## Your assignment
Copy all lines in the material holding the string "COIL".

══════

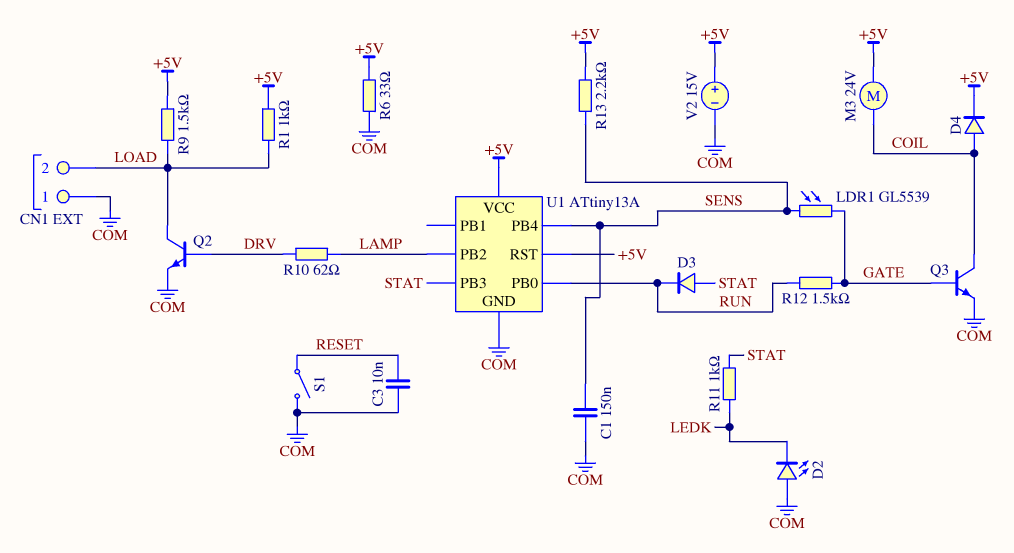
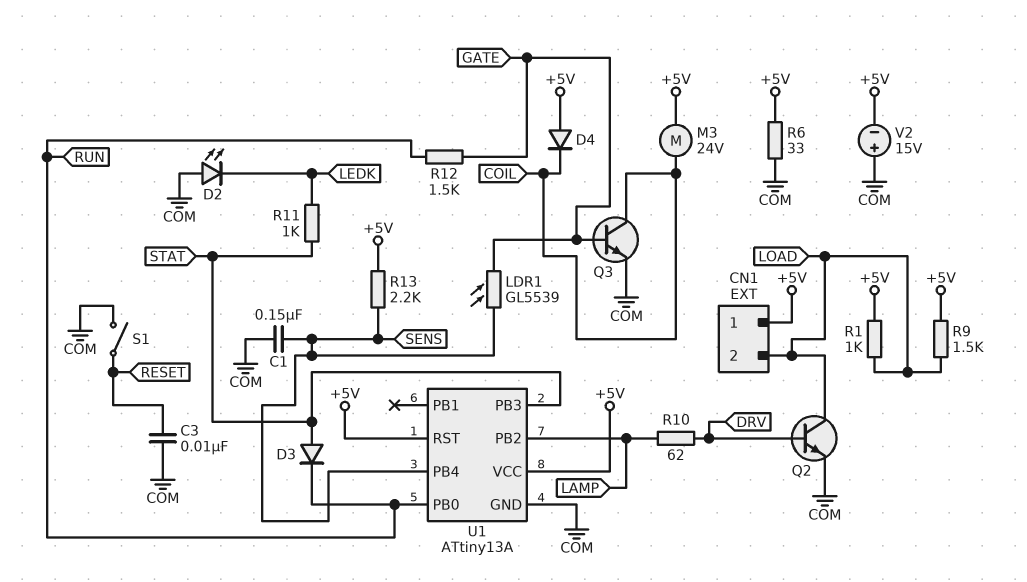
CN1 pin 1: COM -> +5V
D4: diode (A COIL, K +5V) -> diode (A +5V, K COIL)
V2: 15V (plus +5V, minus COM) -> 15V (plus COM, minus +5V)

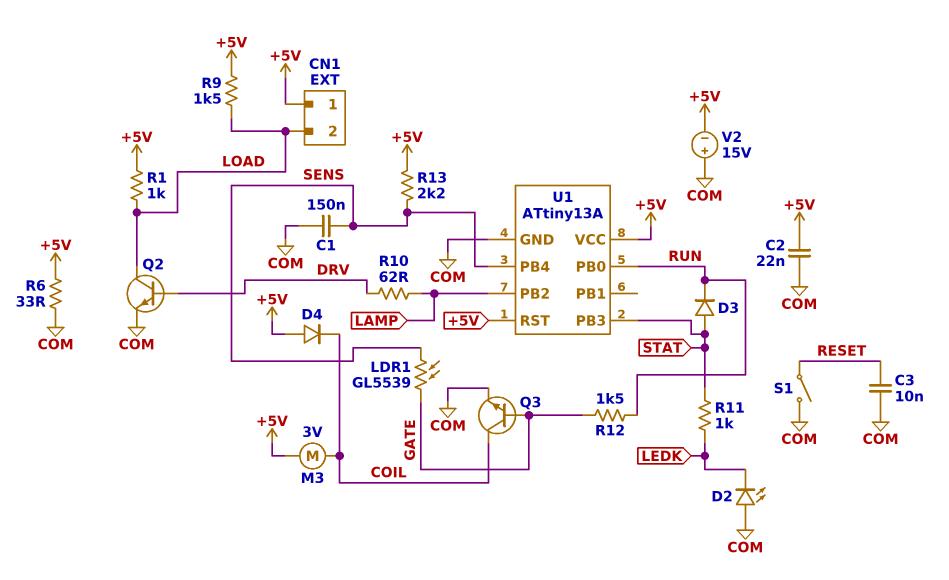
C2: none -> 22nF (+5V, COM)
M3: motor 24V (+5V, COIL) -> motor 3V (+5V, COIL)

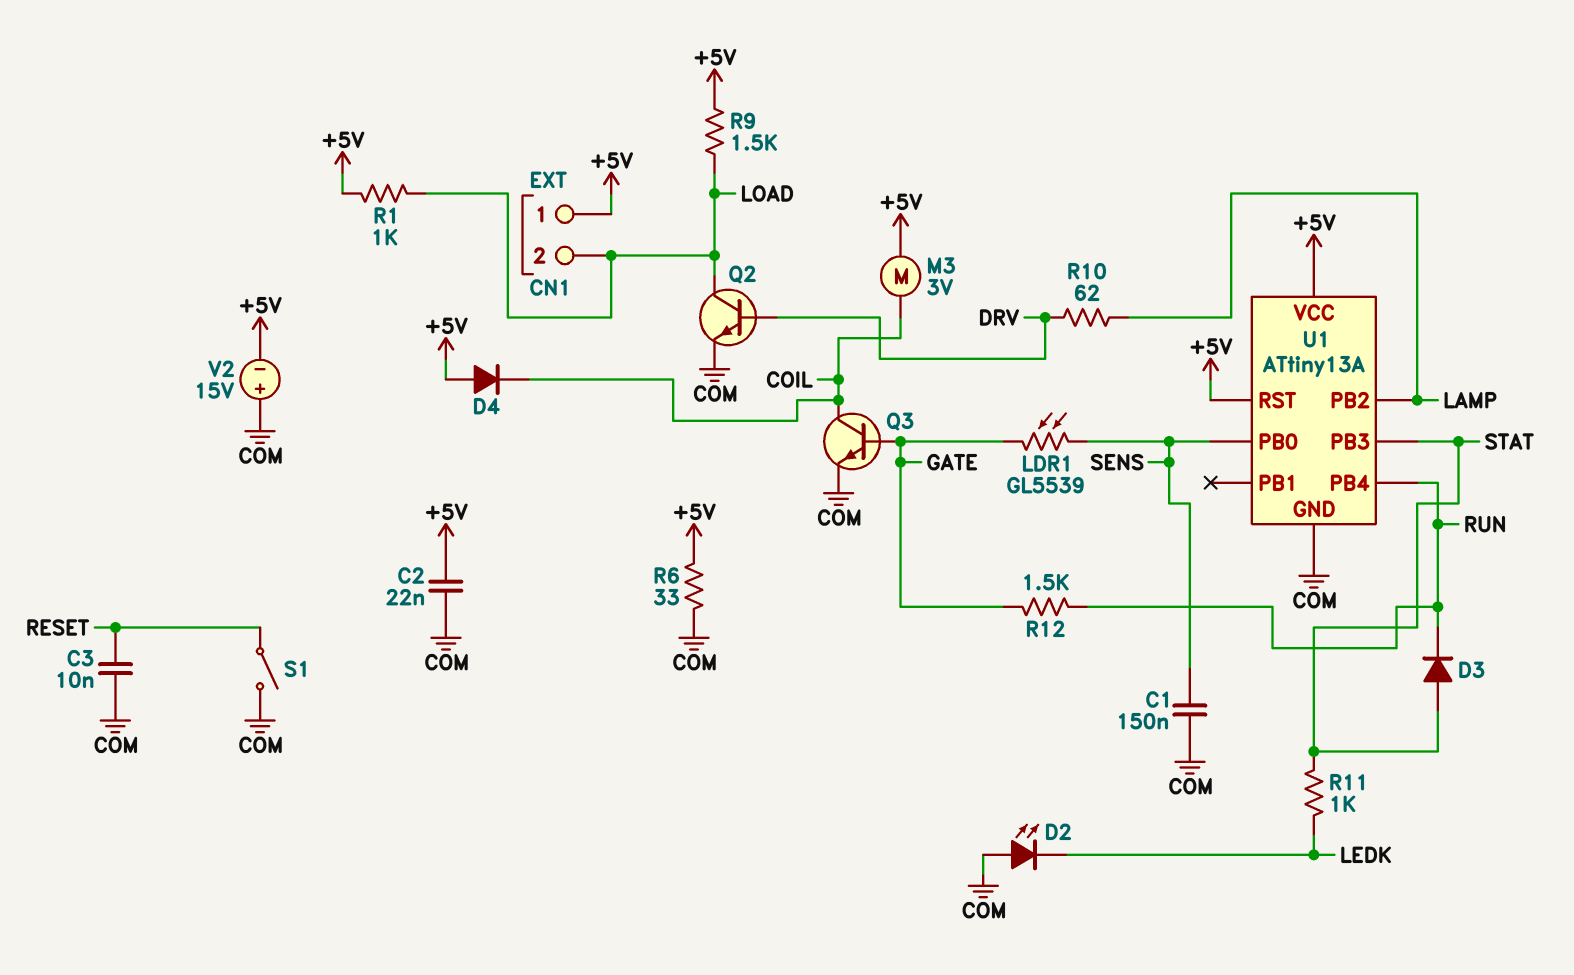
R13: 2.2k (+5V, SENS) -> none
U1 pin PB0: RUN -> SENS
U1 pin PB4: SENS -> RUN

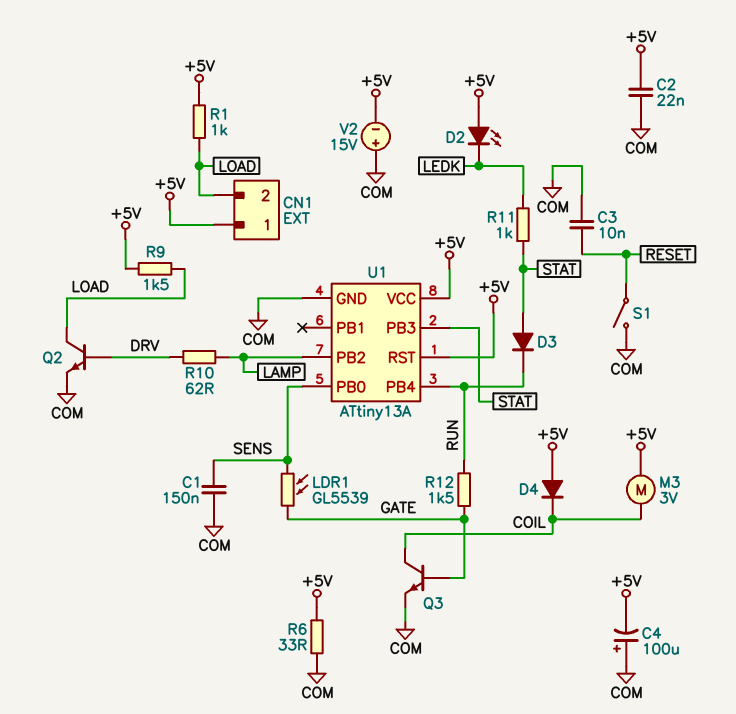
C4: none -> 100uF (plus COM, minus +5V)
D2: LED (A COM, K LEDK) -> LED (A +5V, K LEDK)

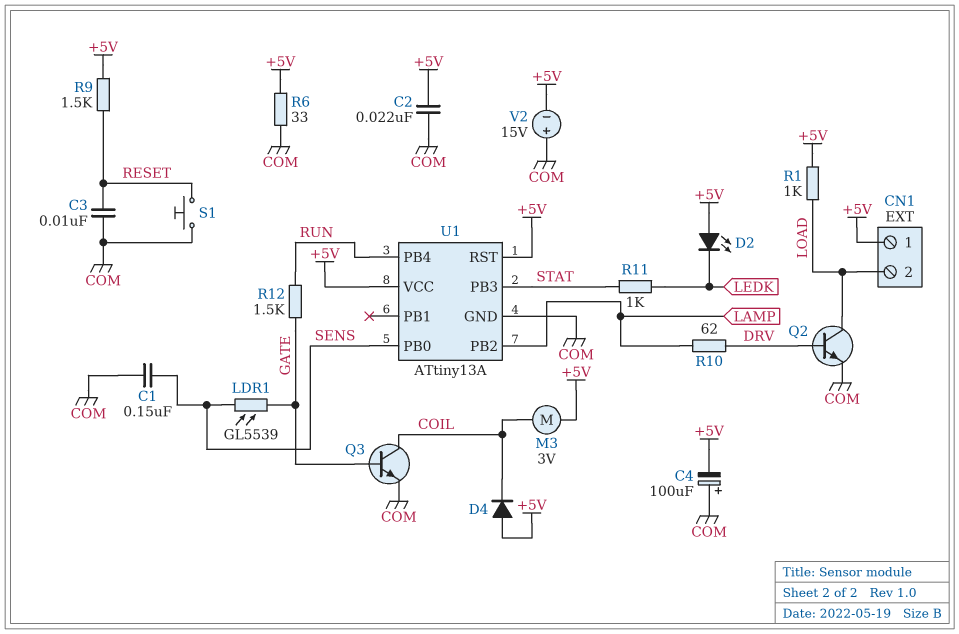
D3: diode (A STAT, K RUN) -> none
R9: 1.5k (+5V, LOAD) -> 1.5k (+5V, RESET)
S1: switch (COM, RESET) -> button (COM, RESET)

══════

## Written solution
D4: diode (A COIL, K +5V) -> diode (A +5V, K COIL)
M3: motor 24V (+5V, COIL) -> motor 3V (+5V, COIL)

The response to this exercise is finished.